» Task item:
Among the records below, find the line that has "BT1: 6V (plus"; from there, give the lines again exactly, and stop after the line that has "D3: diode BAV21".

» Task input:
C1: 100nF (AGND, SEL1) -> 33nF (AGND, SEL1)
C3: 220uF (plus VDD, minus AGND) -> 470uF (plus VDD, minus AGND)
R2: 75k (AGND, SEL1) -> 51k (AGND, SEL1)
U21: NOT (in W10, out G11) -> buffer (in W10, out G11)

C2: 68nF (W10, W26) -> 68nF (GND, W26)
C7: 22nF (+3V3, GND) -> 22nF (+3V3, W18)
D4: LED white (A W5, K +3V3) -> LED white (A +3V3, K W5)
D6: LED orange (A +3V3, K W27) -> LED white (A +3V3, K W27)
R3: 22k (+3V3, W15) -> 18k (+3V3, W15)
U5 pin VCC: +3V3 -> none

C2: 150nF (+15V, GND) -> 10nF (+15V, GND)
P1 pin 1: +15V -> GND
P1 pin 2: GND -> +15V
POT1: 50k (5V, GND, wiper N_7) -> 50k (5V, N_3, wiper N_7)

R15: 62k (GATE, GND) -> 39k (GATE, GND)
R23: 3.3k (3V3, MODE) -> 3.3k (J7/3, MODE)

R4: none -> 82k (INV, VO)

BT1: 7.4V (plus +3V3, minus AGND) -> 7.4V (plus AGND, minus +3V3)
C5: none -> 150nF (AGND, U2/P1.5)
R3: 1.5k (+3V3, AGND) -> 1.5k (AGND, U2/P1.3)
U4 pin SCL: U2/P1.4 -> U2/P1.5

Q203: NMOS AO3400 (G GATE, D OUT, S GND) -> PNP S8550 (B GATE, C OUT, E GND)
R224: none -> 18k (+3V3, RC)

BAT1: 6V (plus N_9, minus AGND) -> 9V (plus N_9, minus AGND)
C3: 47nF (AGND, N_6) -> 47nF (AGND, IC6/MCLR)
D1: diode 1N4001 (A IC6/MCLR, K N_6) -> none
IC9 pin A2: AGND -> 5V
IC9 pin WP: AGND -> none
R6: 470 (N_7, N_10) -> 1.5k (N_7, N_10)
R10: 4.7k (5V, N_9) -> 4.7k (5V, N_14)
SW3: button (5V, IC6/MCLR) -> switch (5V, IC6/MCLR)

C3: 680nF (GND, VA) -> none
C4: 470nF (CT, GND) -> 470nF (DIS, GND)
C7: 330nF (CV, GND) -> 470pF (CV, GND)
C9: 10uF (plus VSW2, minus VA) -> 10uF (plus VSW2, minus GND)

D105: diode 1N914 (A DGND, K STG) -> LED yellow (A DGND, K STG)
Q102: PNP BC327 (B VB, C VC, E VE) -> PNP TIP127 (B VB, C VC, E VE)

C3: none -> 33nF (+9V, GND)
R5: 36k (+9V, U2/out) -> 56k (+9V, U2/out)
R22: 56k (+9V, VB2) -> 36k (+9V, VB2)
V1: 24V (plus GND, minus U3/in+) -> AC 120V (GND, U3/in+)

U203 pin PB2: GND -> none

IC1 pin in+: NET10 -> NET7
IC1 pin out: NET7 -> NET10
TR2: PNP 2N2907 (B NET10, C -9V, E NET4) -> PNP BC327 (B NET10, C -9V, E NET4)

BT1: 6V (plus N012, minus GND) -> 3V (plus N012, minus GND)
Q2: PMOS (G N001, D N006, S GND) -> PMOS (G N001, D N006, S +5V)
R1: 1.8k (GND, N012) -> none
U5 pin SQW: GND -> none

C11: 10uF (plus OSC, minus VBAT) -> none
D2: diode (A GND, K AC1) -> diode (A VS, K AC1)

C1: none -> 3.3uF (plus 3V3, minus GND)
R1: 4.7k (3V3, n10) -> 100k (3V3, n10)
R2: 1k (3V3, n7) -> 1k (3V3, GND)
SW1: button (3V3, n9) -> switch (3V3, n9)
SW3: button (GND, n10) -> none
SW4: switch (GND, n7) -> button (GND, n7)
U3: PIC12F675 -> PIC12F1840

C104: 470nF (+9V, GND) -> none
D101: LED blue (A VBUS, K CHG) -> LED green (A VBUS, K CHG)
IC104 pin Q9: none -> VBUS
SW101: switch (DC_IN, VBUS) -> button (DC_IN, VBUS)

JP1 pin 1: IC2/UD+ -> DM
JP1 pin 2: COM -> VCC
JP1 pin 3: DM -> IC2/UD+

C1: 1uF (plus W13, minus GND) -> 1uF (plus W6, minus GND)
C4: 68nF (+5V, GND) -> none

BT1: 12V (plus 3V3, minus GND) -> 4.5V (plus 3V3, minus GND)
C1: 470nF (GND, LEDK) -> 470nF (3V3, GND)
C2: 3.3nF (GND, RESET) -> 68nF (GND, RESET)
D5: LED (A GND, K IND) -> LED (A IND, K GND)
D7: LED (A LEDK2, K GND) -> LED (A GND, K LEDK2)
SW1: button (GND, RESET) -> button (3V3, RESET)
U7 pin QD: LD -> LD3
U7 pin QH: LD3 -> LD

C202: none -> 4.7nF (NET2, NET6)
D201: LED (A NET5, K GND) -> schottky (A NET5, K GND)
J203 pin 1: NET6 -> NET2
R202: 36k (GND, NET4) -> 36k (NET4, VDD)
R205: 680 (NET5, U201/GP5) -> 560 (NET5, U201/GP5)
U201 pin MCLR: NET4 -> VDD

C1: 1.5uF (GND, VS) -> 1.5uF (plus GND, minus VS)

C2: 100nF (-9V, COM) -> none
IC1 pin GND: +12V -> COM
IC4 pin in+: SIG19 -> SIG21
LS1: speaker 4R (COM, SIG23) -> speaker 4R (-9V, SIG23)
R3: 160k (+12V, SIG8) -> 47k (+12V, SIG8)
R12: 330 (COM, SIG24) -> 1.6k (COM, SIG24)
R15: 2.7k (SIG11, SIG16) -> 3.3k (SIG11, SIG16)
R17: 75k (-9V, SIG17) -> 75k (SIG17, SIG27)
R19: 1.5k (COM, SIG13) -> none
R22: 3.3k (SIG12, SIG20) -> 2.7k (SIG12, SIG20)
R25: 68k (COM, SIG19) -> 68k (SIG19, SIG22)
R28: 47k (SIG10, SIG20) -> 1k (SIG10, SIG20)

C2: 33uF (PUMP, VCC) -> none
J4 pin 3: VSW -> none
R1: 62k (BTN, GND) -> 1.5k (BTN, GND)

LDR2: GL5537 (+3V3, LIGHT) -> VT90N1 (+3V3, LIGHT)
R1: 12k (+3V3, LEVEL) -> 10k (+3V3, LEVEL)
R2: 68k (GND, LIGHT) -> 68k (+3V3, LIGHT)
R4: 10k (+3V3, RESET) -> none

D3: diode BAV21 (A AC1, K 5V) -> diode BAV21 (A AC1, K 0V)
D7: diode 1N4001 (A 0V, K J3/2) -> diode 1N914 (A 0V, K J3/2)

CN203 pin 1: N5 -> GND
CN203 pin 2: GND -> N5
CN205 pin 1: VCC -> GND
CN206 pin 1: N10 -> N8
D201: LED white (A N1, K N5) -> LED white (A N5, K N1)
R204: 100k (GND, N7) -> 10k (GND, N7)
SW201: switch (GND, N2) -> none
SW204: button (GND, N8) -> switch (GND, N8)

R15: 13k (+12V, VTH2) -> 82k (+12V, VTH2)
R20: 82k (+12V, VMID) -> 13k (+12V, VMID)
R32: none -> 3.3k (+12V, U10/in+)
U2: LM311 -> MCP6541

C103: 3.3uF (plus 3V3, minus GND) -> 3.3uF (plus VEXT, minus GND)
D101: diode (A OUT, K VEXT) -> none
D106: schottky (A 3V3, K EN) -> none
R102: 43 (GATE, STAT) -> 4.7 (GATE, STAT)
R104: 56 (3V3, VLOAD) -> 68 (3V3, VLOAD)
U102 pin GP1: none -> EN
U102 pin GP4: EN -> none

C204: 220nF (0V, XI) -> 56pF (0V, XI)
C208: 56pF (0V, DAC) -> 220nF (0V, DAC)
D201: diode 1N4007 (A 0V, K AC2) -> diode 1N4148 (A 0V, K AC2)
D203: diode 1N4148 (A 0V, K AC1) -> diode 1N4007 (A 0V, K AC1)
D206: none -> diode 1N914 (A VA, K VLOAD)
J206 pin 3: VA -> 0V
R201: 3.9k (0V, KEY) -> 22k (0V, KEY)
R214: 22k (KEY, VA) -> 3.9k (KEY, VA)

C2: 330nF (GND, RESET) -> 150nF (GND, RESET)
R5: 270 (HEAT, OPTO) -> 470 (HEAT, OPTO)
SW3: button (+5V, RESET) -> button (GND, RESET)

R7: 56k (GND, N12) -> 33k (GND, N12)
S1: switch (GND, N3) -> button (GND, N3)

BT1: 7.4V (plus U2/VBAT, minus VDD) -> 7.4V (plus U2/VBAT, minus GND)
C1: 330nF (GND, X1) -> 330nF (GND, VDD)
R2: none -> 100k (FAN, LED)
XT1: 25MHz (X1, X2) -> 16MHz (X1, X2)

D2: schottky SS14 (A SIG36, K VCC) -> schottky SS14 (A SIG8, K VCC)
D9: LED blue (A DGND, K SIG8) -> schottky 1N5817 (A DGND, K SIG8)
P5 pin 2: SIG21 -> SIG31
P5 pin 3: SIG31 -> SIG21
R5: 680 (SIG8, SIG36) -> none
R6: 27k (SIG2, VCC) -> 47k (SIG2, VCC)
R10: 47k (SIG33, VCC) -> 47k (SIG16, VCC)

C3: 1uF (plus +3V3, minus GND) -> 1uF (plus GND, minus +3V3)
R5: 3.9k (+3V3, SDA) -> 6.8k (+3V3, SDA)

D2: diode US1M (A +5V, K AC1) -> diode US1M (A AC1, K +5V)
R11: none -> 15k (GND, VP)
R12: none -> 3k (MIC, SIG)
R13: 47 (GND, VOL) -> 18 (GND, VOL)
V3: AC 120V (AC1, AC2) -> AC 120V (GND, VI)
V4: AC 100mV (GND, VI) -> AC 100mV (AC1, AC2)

» Answer box:
BT1: 6V (plus N012, minus GND) -> 3V (plus N012, minus GND)
Q2: PMOS (G N001, D N006, S GND) -> PMOS (G N001, D N006, S +5V)
R1: 1.8k (GND, N012) -> none
U5 pin SQW: GND -> none

C11: 10uF (plus OSC, minus VBAT) -> none
D2: diode (A GND, K AC1) -> diode (A VS, K AC1)

C1: none -> 3.3uF (plus 3V3, minus GND)
R1: 4.7k (3V3, n10) -> 100k (3V3, n10)
R2: 1k (3V3, n7) -> 1k (3V3, GND)
SW1: button (3V3, n9) -> switch (3V3, n9)
SW3: button (GND, n10) -> none
SW4: switch (GND, n7) -> button (GND, n7)
U3: PIC12F675 -> PIC12F1840

C104: 470nF (+9V, GND) -> none
D101: LED blue (A VBUS, K CHG) -> LED green (A VBUS, K CHG)
IC104 pin Q9: none -> VBUS
SW101: switch (DC_IN, VBUS) -> button (DC_IN, VBUS)

JP1 pin 1: IC2/UD+ -> DM
JP1 pin 2: COM -> VCC
JP1 pin 3: DM -> IC2/UD+

C1: 1uF (plus W13, minus GND) -> 1uF (plus W6, minus GND)
C4: 68nF (+5V, GND) -> none

BT1: 12V (plus 3V3, minus GND) -> 4.5V (plus 3V3, minus GND)
C1: 470nF (GND, LEDK) -> 470nF (3V3, GND)
C2: 3.3nF (GND, RESET) -> 68nF (GND, RESET)
D5: LED (A GND, K IND) -> LED (A IND, K GND)
D7: LED (A LEDK2, K GND) -> LED (A GND, K LEDK2)
SW1: button (GND, RESET) -> button (3V3, RESET)
U7 pin QD: LD -> LD3
U7 pin QH: LD3 -> LD

C202: none -> 4.7nF (NET2, NET6)
D201: LED (A NET5, K GND) -> schottky (A NET5, K GND)
J203 pin 1: NET6 -> NET2
R202: 36k (GND, NET4) -> 36k (NET4, VDD)
R205: 680 (NET5, U201/GP5) -> 560 (NET5, U201/GP5)
U201 pin MCLR: NET4 -> VDD

C1: 1.5uF (GND, VS) -> 1.5uF (plus GND, minus VS)

C2: 100nF (-9V, COM) -> none
IC1 pin GND: +12V -> COM
IC4 pin in+: SIG19 -> SIG21
LS1: speaker 4R (COM, SIG23) -> speaker 4R (-9V, SIG23)
R3: 160k (+12V, SIG8) -> 47k (+12V, SIG8)
R12: 330 (COM, SIG24) -> 1.6k (COM, SIG24)
R15: 2.7k (SIG11, SIG16) -> 3.3k (SIG11, SIG16)
R17: 75k (-9V, SIG17) -> 75k (SIG17, SIG27)
R19: 1.5k (COM, SIG13) -> none
R22: 3.3k (SIG12, SIG20) -> 2.7k (SIG12, SIG20)
R25: 68k (COM, SIG19) -> 68k (SIG19, SIG22)
R28: 47k (SIG10, SIG20) -> 1k (SIG10, SIG20)

C2: 33uF (PUMP, VCC) -> none
J4 pin 3: VSW -> none
R1: 62k (BTN, GND) -> 1.5k (BTN, GND)

LDR2: GL5537 (+3V3, LIGHT) -> VT90N1 (+3V3, LIGHT)
R1: 12k (+3V3, LEVEL) -> 10k (+3V3, LEVEL)
R2: 68k (GND, LIGHT) -> 68k (+3V3, LIGHT)
R4: 10k (+3V3, RESET) -> none

D3: diode BAV21 (A AC1, K 5V) -> diode BAV21 (A AC1, K 0V)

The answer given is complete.